##### Data below

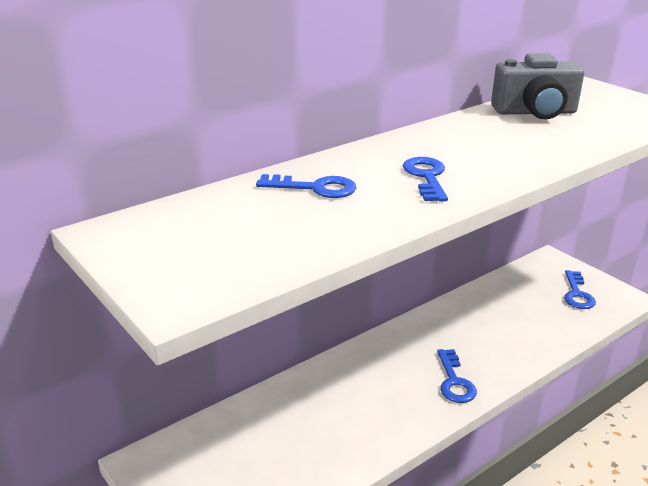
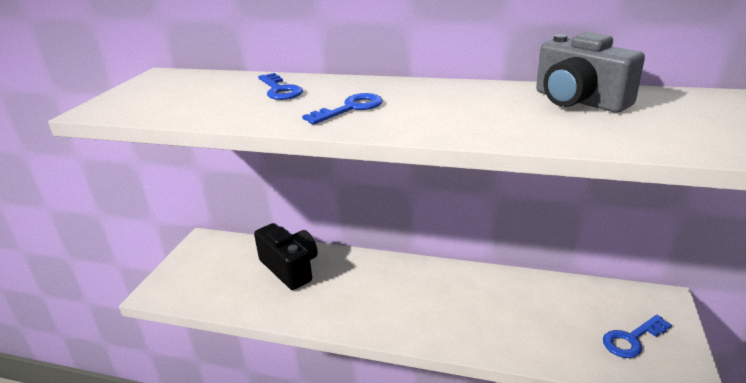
camera: 55 degrees right, 0 degrees up
(297, 414) = (290, 268): none -> black camera
(454, 381) = (401, 319): blue key -> none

##########

> **Task directions**
All that is needed is how many lines of the listing hold the word "none", stated as one number.

> **Written solution**
2